When you copy the data, keep every line exactly as written and skip the pictures.

▶ Data excerpt
☆ ☆ ☆ ☆ ☆

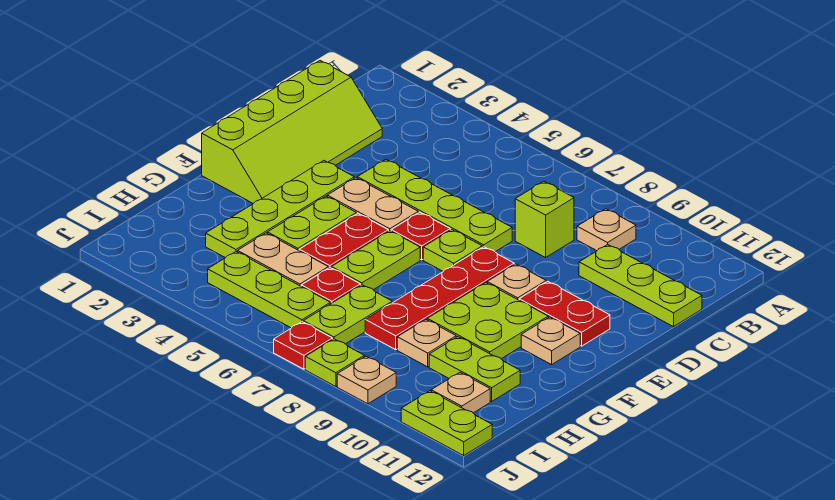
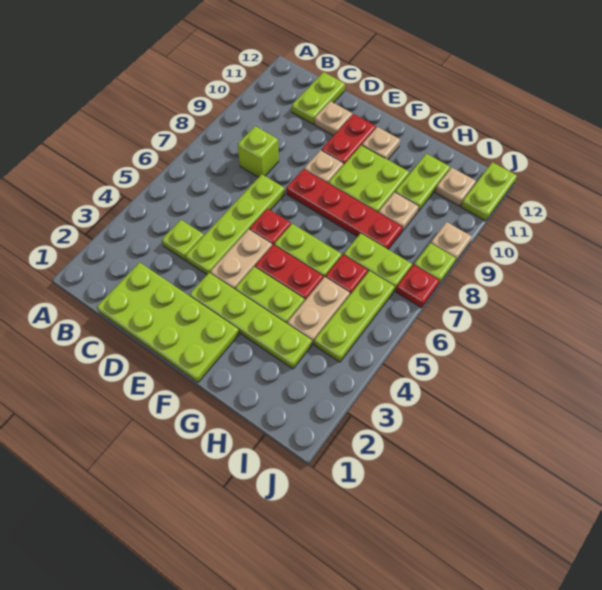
tan plate B9 level 1 -> tan plate D11 level 1
lime slope C1:F2 level 1 top 1 -> lime plate C1:F2 level 1
lime plate C10:C12 level 1 -> lime plate C11:C12 level 1
lime plate E7 level 1 -> lime plate C4 level 1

☆ ☆ ☆ ☆ ☆

▶ Reply to the exercise
tan plate B9 level 1 -> tan plate D11 level 1
lime slope C1:F2 level 1 top 1 -> lime plate C1:F2 level 1
lime plate C10:C12 level 1 -> lime plate C11:C12 level 1
lime plate E7 level 1 -> lime plate C4 level 1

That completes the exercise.